DATA PROVIDED -
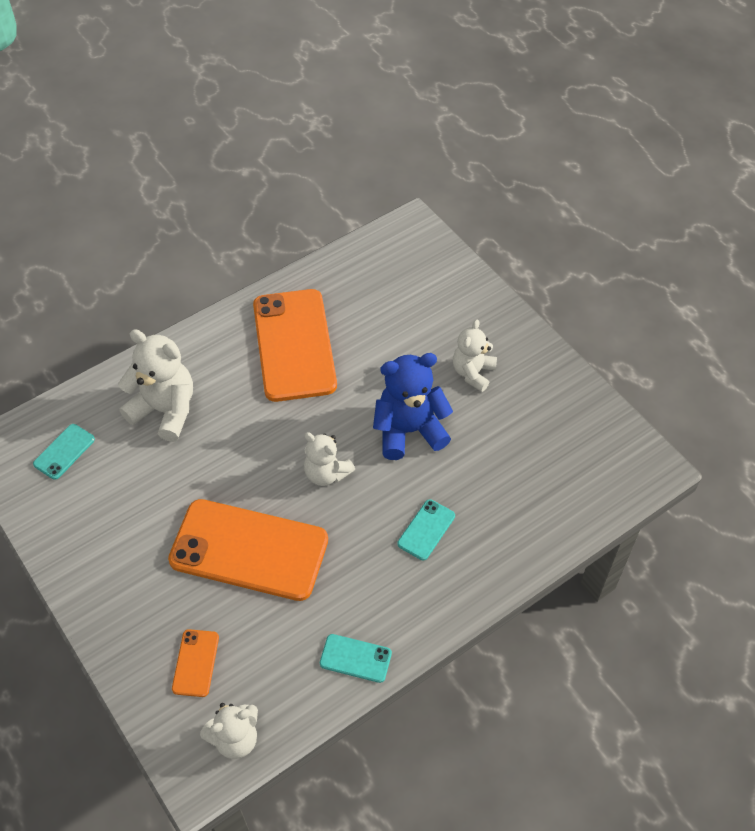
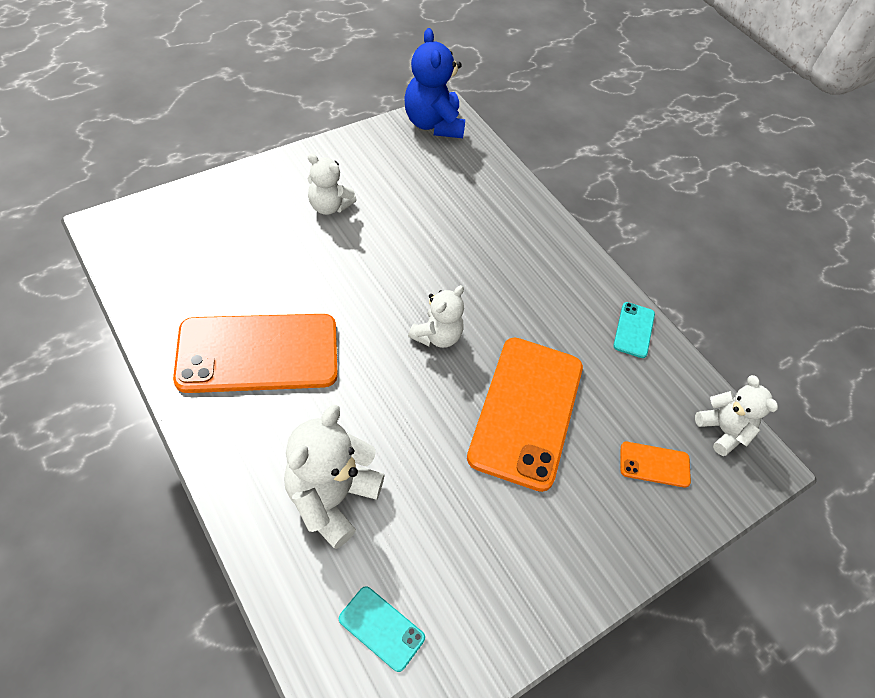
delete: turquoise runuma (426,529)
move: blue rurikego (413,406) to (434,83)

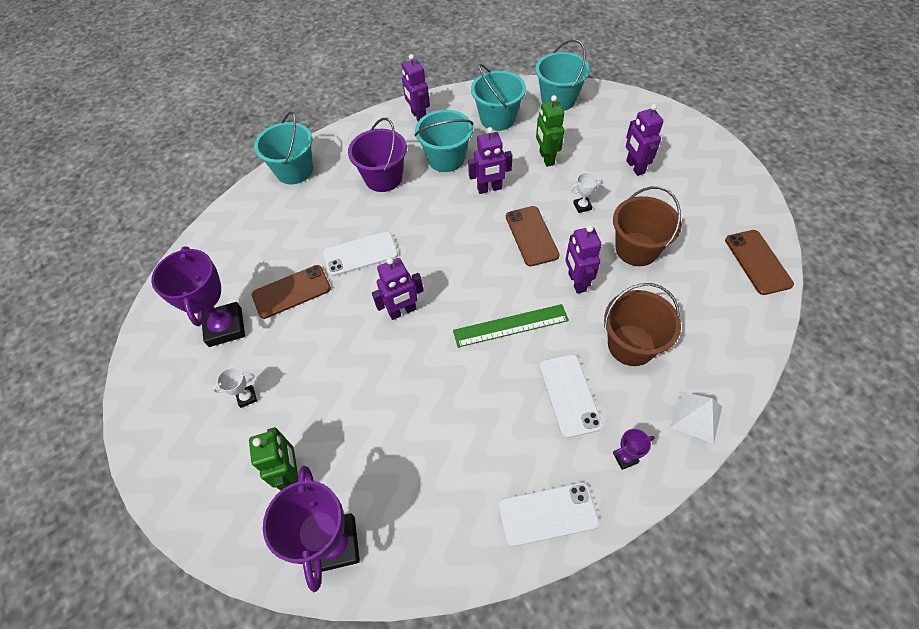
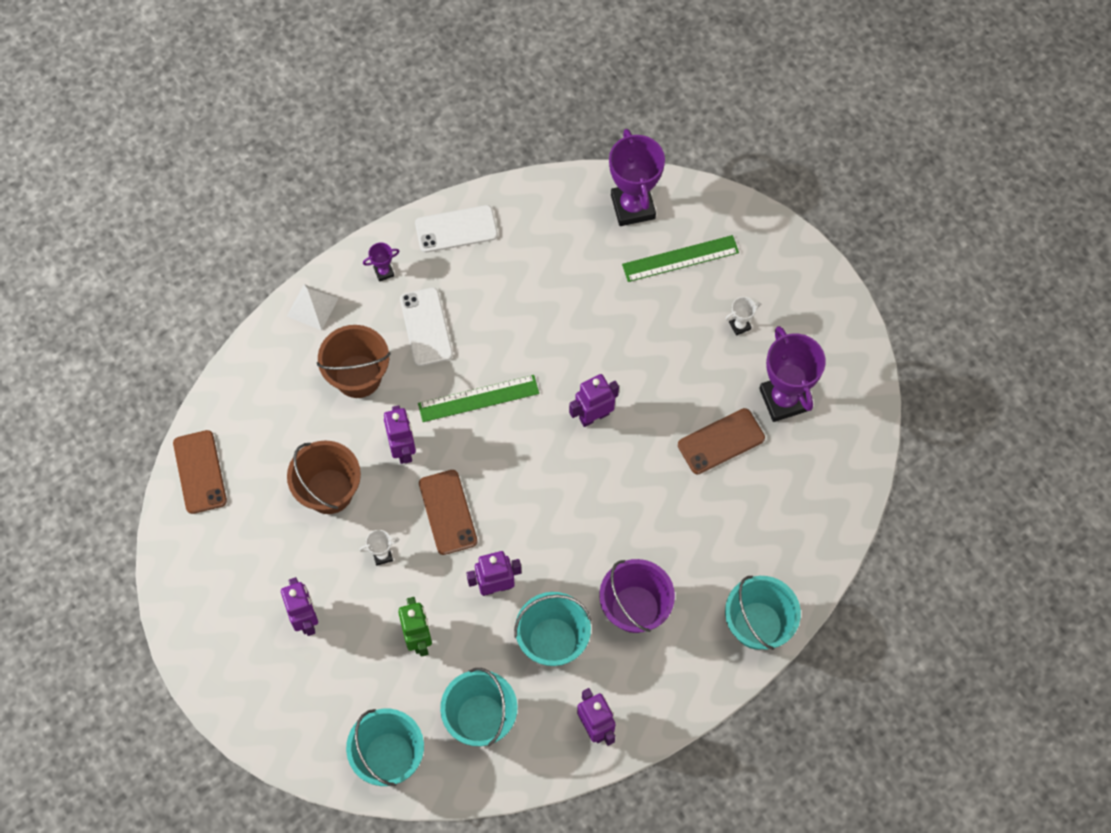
delete: white runuma (360,253)
replace: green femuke (273,459) to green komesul (680,258)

EXERCISE DIRECTIONS - Return the listing above verbatim and exclude every picture.

EXERCISE SOLUTION -
delete: turquoise runuma (426,529)
move: blue rurikego (413,406) to (434,83)

delete: white runuma (360,253)
replace: green femuke (273,459) to green komesul (680,258)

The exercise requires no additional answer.